-- Dataset extract follows --

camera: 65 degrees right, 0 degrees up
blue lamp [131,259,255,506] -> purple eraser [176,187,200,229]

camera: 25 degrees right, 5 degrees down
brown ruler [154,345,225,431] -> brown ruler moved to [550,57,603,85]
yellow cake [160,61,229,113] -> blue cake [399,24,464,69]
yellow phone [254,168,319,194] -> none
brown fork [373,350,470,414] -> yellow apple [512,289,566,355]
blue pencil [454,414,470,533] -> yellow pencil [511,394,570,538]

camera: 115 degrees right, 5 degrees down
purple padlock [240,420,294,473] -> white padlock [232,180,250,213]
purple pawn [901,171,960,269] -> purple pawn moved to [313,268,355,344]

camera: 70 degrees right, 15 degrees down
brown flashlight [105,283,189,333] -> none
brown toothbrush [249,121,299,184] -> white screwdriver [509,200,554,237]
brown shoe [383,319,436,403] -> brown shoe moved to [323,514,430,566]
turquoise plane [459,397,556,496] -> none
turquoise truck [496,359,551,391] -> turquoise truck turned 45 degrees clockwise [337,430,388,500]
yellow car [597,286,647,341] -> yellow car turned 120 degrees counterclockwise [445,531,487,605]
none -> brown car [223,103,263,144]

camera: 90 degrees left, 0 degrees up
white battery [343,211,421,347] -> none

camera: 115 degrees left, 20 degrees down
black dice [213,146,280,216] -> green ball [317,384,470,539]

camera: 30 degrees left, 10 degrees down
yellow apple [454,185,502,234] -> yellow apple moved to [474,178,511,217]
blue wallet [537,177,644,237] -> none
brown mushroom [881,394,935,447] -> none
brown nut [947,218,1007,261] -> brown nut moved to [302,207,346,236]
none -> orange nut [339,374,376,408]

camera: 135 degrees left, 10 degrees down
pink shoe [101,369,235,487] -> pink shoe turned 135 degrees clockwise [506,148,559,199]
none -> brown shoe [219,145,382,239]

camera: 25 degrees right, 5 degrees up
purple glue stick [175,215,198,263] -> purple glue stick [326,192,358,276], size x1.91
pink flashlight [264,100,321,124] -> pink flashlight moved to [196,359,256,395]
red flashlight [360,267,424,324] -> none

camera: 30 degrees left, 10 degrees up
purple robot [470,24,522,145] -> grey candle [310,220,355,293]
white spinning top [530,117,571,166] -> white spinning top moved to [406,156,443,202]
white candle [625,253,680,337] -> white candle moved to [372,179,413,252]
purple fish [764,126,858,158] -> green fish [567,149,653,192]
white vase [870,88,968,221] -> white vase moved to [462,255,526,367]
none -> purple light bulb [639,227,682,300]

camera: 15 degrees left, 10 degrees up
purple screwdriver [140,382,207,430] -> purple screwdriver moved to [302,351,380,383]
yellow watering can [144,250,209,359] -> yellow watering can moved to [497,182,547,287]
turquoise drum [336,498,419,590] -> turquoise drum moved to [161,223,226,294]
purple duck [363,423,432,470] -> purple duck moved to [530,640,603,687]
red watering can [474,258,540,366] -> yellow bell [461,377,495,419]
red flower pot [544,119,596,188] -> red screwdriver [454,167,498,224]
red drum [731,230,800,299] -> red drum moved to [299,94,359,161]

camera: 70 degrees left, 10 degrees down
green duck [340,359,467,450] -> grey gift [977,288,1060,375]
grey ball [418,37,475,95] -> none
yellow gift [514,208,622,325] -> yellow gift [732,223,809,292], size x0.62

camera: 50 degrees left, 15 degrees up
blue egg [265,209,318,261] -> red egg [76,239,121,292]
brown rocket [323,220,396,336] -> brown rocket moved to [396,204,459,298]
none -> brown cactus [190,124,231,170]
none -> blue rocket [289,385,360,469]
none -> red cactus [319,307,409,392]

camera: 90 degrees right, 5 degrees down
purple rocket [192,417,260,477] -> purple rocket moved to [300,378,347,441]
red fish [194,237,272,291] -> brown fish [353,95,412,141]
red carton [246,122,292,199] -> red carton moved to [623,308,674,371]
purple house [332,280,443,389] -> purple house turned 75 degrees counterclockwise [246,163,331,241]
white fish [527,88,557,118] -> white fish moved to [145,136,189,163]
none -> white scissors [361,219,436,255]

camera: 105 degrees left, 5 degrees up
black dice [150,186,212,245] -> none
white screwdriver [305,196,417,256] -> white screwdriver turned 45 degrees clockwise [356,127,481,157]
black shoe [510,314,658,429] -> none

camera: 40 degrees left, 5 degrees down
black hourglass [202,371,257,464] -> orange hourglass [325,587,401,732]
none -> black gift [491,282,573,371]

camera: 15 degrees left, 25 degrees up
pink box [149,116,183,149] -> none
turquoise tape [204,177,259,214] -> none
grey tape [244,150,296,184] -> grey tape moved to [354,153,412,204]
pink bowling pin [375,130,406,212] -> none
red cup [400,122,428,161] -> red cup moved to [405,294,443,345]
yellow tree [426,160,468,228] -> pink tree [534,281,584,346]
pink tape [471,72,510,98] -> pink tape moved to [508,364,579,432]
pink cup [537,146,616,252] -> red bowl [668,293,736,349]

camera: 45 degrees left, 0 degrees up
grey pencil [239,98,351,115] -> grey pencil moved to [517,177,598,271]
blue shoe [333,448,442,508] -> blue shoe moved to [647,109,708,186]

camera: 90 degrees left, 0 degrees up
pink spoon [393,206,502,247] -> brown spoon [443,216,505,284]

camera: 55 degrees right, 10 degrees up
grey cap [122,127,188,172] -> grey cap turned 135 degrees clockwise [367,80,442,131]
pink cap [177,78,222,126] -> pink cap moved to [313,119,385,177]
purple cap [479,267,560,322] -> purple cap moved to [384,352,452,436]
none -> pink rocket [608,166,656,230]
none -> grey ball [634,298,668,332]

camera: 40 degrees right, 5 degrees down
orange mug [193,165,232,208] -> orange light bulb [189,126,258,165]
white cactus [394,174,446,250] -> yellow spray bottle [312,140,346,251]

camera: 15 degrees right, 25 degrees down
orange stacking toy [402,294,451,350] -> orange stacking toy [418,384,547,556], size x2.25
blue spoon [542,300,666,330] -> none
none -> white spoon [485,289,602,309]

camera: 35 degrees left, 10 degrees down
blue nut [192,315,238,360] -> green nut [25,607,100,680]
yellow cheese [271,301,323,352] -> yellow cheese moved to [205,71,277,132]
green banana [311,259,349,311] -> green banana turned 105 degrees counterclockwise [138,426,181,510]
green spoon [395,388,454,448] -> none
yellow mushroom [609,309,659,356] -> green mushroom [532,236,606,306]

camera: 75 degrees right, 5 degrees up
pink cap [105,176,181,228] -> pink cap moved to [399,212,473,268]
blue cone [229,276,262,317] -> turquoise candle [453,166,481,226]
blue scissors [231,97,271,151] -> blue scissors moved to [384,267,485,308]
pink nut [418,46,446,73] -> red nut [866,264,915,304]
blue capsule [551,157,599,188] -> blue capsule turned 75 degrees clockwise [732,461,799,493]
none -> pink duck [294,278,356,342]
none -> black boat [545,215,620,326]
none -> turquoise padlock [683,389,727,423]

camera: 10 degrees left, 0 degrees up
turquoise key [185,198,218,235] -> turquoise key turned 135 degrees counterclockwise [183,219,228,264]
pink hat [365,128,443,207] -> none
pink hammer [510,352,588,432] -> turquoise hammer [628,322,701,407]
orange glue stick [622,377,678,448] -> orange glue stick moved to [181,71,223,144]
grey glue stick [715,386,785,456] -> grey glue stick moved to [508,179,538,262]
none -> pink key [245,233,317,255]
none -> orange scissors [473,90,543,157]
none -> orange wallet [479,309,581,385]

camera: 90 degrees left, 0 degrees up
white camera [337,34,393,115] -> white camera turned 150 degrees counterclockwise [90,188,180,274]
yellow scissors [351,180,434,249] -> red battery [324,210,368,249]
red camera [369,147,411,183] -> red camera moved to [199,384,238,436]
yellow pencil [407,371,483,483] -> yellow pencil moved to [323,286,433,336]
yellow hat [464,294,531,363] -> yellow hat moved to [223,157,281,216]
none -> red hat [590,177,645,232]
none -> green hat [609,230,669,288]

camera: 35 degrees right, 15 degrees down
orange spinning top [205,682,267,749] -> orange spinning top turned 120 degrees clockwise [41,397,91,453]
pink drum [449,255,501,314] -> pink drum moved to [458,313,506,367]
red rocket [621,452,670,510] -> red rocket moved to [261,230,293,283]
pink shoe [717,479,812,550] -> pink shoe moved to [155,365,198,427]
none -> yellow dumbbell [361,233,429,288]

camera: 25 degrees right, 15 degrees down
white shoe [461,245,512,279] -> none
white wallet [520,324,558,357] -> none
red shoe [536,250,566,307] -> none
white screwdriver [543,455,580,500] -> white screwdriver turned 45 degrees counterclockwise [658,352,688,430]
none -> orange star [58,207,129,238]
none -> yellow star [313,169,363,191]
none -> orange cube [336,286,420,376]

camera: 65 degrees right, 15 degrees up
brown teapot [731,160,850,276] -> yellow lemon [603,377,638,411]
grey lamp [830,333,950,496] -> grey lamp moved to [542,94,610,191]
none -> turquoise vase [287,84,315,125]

-- Dataset extract concluded --

:: What you need to do ::
For this exercise, please output exactly the lines above starting at the line with "none -> brown cactus [190,124,231,170]" and ending at the line with "black dice [150,186,212,245] -> none", ends included.

:: Reply ::
none -> brown cactus [190,124,231,170]
none -> blue rocket [289,385,360,469]
none -> red cactus [319,307,409,392]

camera: 90 degrees right, 5 degrees down
purple rocket [192,417,260,477] -> purple rocket moved to [300,378,347,441]
red fish [194,237,272,291] -> brown fish [353,95,412,141]
red carton [246,122,292,199] -> red carton moved to [623,308,674,371]
purple house [332,280,443,389] -> purple house turned 75 degrees counterclockwise [246,163,331,241]
white fish [527,88,557,118] -> white fish moved to [145,136,189,163]
none -> white scissors [361,219,436,255]

camera: 105 degrees left, 5 degrees up
black dice [150,186,212,245] -> none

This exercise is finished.